[Dataset records — start]
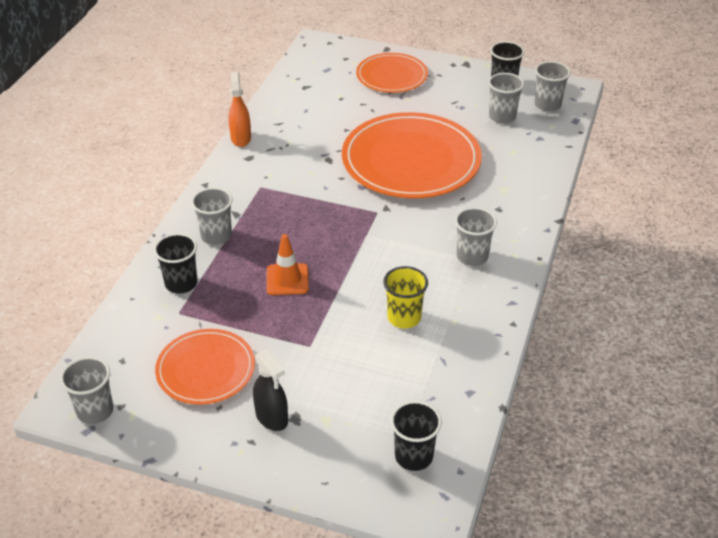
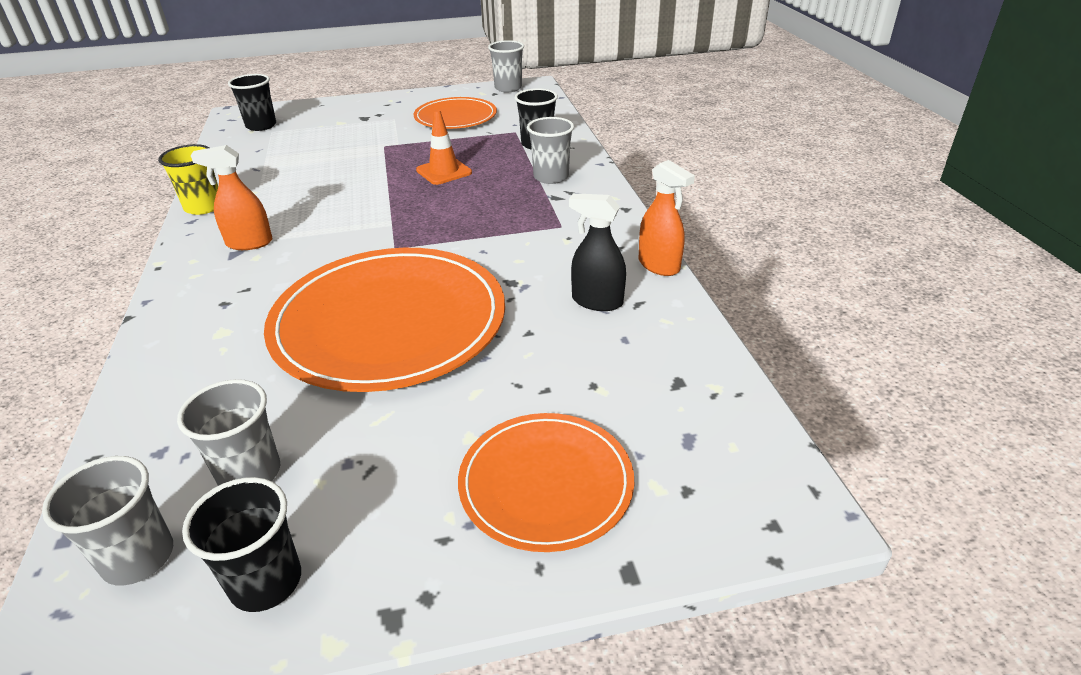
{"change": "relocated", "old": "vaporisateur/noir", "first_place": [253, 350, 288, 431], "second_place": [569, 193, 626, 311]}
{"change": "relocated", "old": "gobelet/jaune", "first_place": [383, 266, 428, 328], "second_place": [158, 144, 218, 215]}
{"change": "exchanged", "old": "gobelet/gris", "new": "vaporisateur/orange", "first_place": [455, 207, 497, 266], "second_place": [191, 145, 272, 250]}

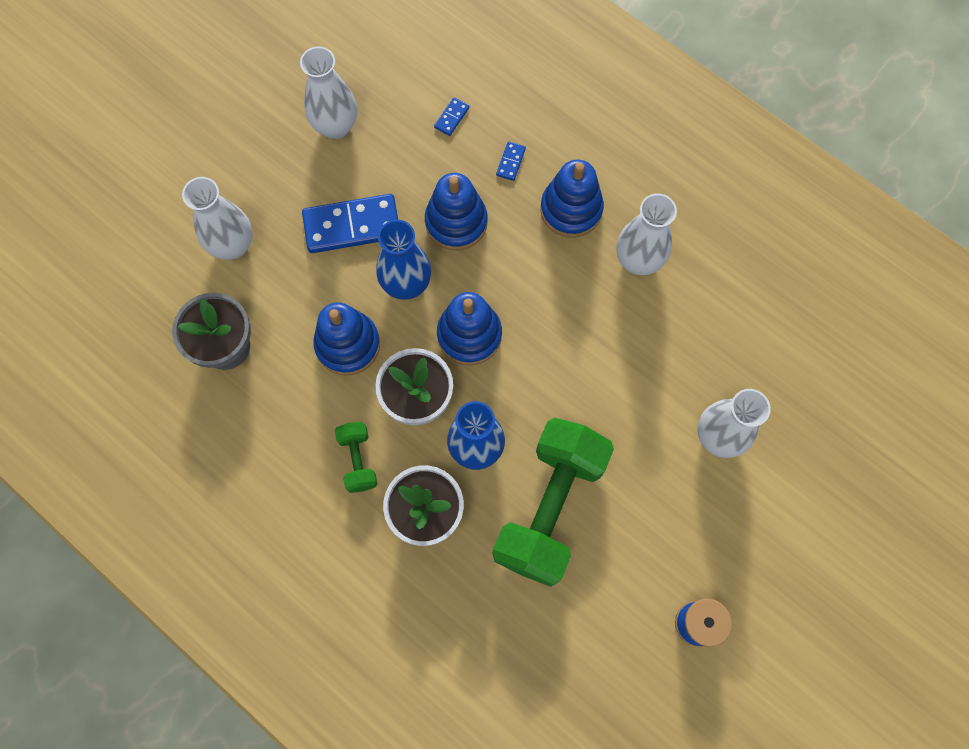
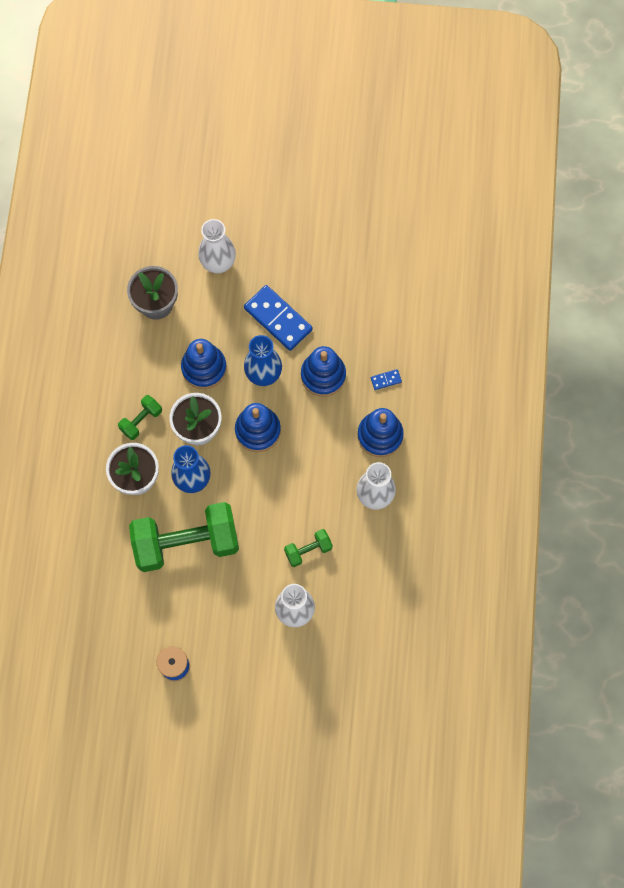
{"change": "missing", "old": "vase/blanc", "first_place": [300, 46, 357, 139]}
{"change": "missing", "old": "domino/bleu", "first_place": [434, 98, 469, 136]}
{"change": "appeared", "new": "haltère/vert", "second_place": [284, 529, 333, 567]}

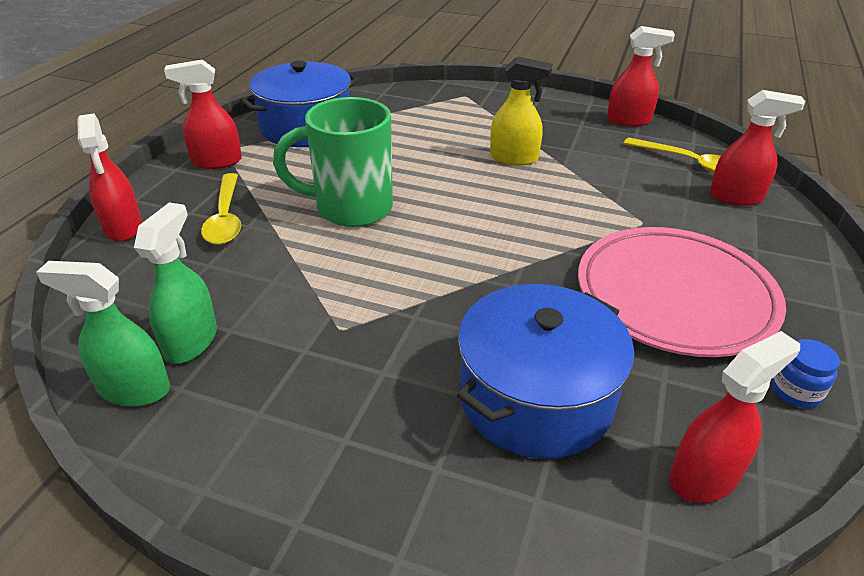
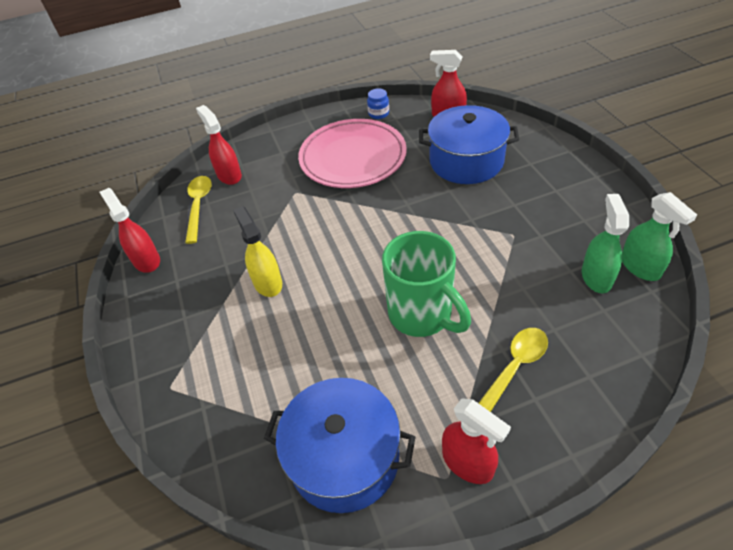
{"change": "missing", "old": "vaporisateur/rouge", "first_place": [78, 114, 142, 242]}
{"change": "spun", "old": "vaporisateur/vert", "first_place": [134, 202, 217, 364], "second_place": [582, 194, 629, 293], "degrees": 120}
[Dataset records — finish]
### What this task involves
What lines in the data include the string "relocated"? Copy each one.

### Answer for the task
{"change": "relocated", "old": "vaporisateur/noir", "first_place": [253, 350, 288, 431], "second_place": [569, 193, 626, 311]}
{"change": "relocated", "old": "gobelet/jaune", "first_place": [383, 266, 428, 328], "second_place": [158, 144, 218, 215]}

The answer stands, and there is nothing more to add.